## TASK ITEM
Every record must be given again word for word; no picture belongs in the copy.
*** ENTRIES SHOWN ***
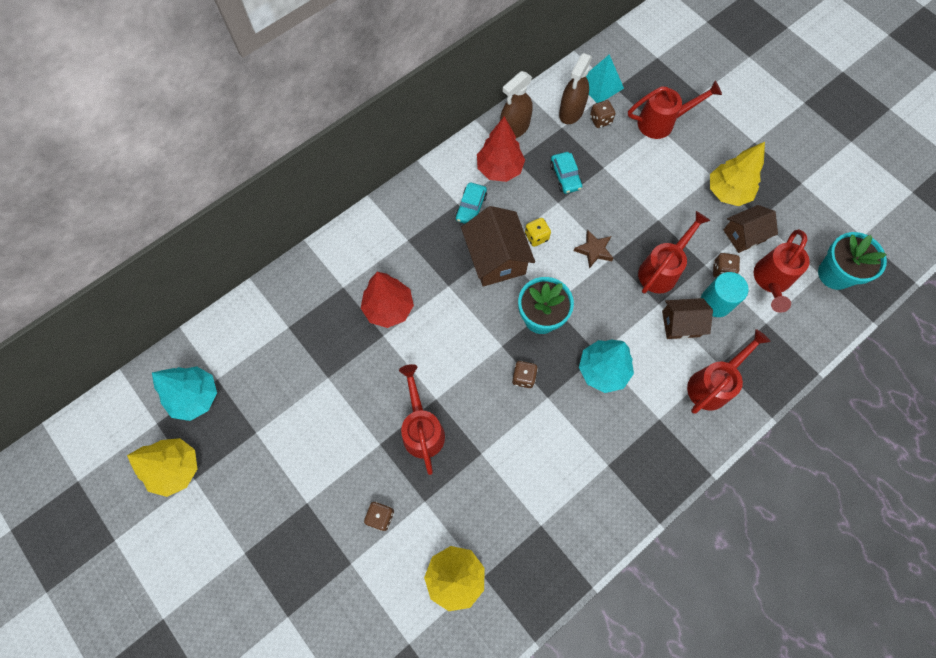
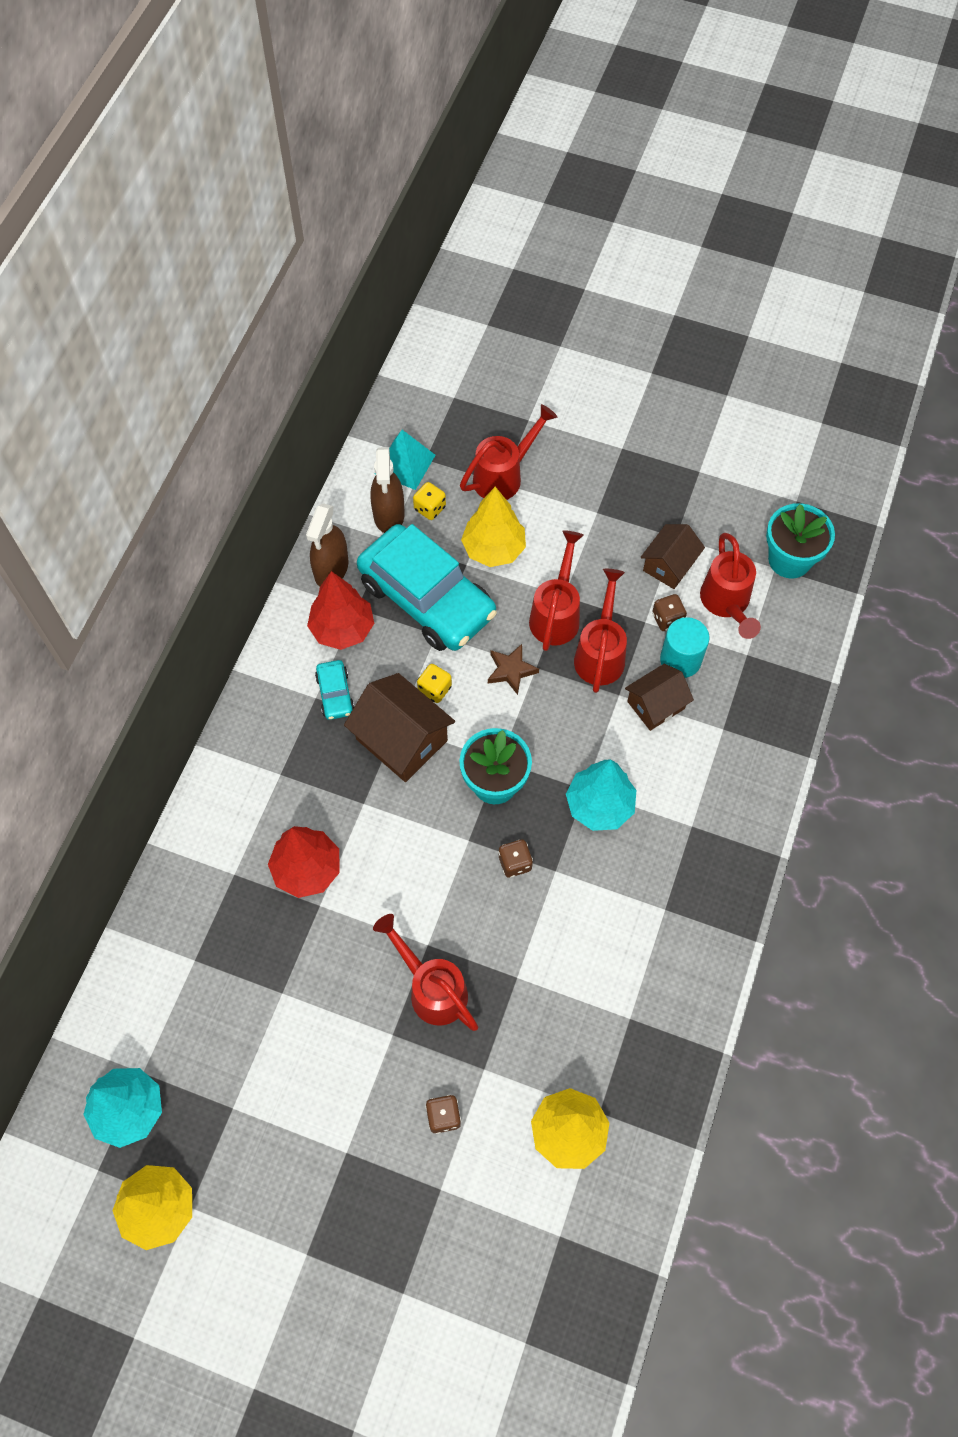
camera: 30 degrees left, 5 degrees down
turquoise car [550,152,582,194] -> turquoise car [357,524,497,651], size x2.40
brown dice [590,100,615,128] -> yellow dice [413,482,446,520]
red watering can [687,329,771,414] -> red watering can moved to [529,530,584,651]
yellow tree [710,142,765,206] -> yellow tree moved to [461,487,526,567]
*** End of ENTRIES SHOWN ***
## SOLVED EXERCISE
camera: 30 degrees left, 5 degrees down
turquoise car [550,152,582,194] -> turquoise car [357,524,497,651], size x2.40
brown dice [590,100,615,128] -> yellow dice [413,482,446,520]
red watering can [687,329,771,414] -> red watering can moved to [529,530,584,651]
yellow tree [710,142,765,206] -> yellow tree moved to [461,487,526,567]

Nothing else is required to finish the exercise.